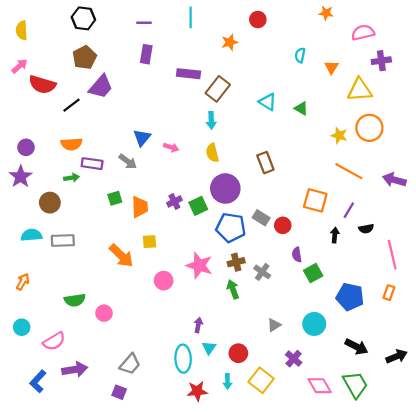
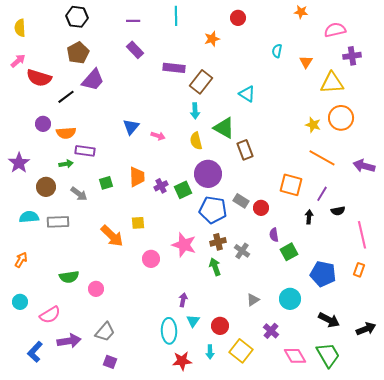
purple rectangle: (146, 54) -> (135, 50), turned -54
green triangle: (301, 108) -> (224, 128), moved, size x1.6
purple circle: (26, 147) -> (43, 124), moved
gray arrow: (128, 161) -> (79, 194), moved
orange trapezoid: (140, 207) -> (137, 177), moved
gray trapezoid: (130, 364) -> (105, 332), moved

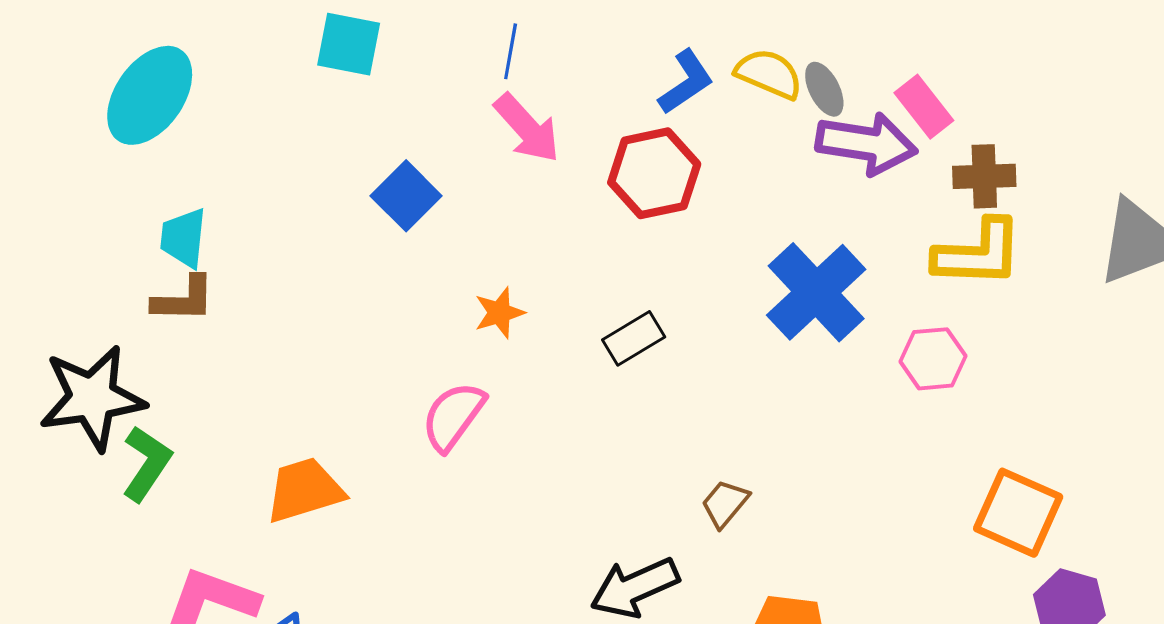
◇ ◇ ◇ ◇ ◇ ◇ ◇
● **Exercise directions**:
The answer must be the lines above, word for word, from the first one through the line with "orange trapezoid: (140, 207)", pictures excluded.

● **Answer below**:
purple rectangle: (146, 54) -> (135, 50), turned -54
green triangle: (301, 108) -> (224, 128), moved, size x1.6
purple circle: (26, 147) -> (43, 124), moved
gray arrow: (128, 161) -> (79, 194), moved
orange trapezoid: (140, 207) -> (137, 177), moved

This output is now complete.